[EXERCISE INSTRUCTIONS]: The lines of the records that include "schottky" should all be copied.

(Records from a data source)
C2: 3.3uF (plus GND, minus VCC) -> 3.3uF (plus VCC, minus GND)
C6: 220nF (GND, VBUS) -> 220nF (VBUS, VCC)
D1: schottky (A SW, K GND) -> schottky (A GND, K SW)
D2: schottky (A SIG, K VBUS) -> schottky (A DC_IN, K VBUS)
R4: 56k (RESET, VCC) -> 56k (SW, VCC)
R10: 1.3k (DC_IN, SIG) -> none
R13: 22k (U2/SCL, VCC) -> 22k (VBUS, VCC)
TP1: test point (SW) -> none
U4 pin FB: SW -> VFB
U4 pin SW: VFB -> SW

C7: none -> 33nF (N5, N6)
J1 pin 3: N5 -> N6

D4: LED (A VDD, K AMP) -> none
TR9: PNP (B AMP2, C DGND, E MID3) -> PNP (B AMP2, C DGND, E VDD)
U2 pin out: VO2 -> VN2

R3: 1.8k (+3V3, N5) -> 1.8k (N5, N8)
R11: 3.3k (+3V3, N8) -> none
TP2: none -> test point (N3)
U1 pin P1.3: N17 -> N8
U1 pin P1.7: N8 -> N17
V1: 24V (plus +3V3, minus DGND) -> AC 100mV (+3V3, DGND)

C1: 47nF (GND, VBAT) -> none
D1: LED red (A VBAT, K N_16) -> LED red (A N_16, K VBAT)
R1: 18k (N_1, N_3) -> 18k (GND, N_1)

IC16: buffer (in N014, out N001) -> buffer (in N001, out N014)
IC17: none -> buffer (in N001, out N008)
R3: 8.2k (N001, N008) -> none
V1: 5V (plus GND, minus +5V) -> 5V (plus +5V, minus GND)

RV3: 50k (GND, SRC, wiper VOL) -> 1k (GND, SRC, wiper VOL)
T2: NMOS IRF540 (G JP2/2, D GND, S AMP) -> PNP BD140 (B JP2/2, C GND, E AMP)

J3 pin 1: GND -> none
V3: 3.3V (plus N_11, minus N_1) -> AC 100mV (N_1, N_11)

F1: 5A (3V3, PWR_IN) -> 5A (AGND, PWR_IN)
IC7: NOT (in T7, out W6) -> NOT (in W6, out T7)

[TASK RESULT]:
D1: schottky (A SW, K GND) -> schottky (A GND, K SW)
D2: schottky (A SIG, K VBUS) -> schottky (A DC_IN, K VBUS)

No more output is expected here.